**The problem**
Rewrite the data below as a numbered list, skipping any blank lines and leaving out the pictures.

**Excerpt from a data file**
◇ ◇ ◇ ◇ ◇ ◇ ◇
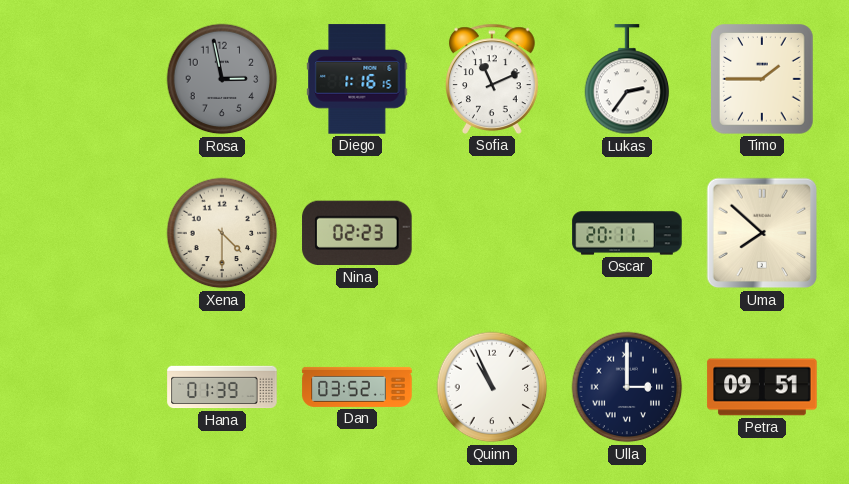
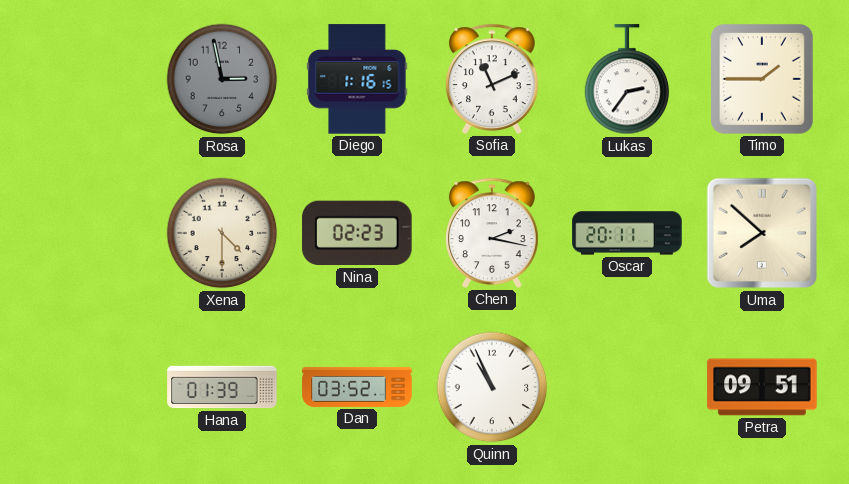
Chen: none -> 2:17
Ulla: 3:00 -> none
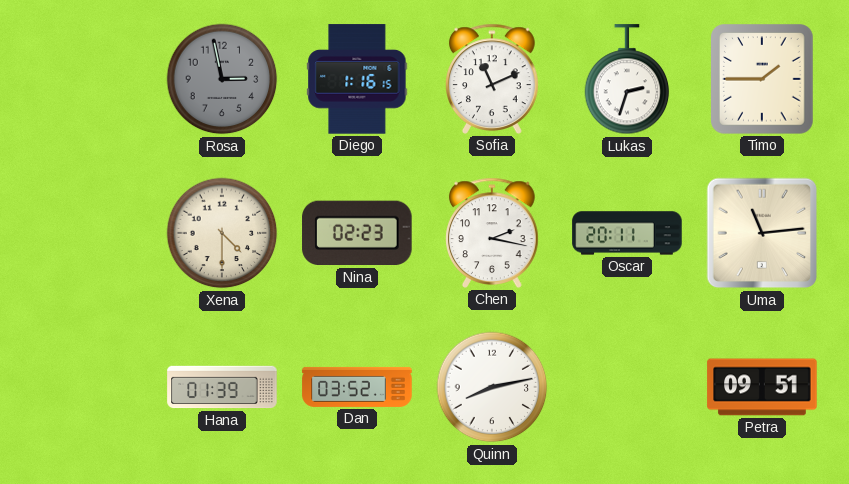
Lukas: 2:36 -> 2:33
Uma: 7:52 -> 11:14
Quinn: 10:56 -> 8:13
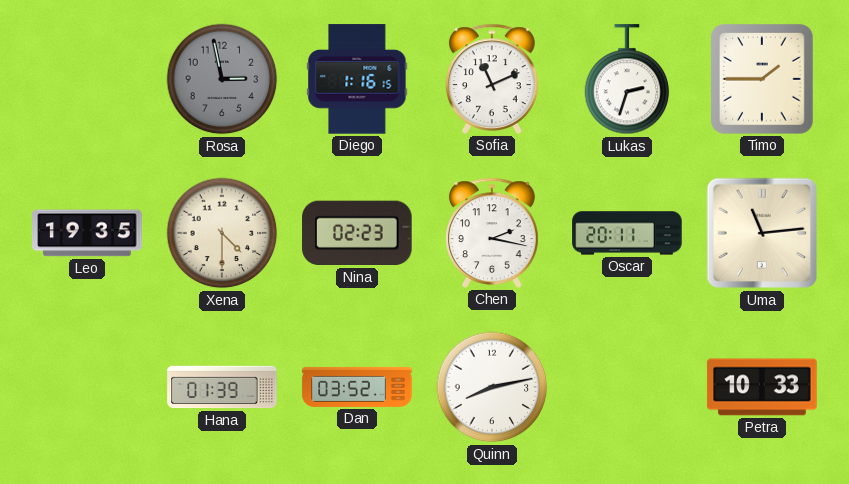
Leo: none -> 19:35
Petra: 09:51 -> 10:33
◇ ◇ ◇ ◇ ◇ ◇ ◇
**Solution to this exercise**
1. Chen: none -> 2:17
2. Ulla: 3:00 -> none
3. Lukas: 2:36 -> 2:33
4. Uma: 7:52 -> 11:14
5. Quinn: 10:56 -> 8:13
6. Leo: none -> 19:35
7. Petra: 09:51 -> 10:33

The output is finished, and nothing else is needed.